__Records supplied__:
- Opening Delimiter -

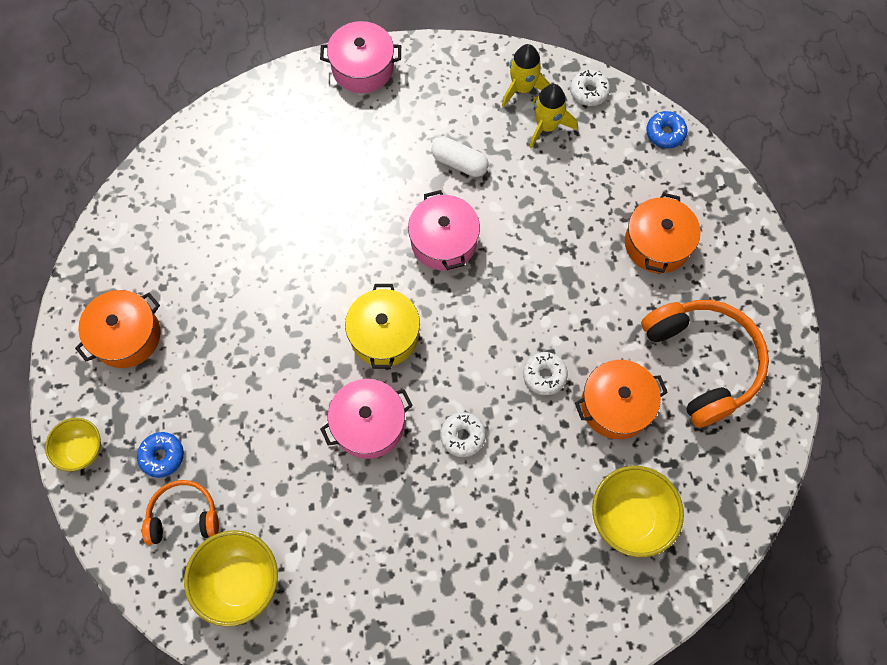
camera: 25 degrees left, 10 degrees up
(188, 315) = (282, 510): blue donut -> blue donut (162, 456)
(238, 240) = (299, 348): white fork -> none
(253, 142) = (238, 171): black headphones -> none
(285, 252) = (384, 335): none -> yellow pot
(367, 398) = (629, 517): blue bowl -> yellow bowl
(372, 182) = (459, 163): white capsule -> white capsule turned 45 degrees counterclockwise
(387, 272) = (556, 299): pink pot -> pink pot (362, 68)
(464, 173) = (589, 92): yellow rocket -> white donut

- Closing Delimiter -

__What this task involves__:
Exactly as they stand, set down all of the entries above, minus every picture.

__Exercise answer__:
camera: 25 degrees left, 10 degrees up
(188, 315) = (282, 510): blue donut -> blue donut (162, 456)
(238, 240) = (299, 348): white fork -> none
(253, 142) = (238, 171): black headphones -> none
(285, 252) = (384, 335): none -> yellow pot
(367, 398) = (629, 517): blue bowl -> yellow bowl
(372, 182) = (459, 163): white capsule -> white capsule turned 45 degrees counterclockwise
(387, 272) = (556, 299): pink pot -> pink pot (362, 68)
(464, 173) = (589, 92): yellow rocket -> white donut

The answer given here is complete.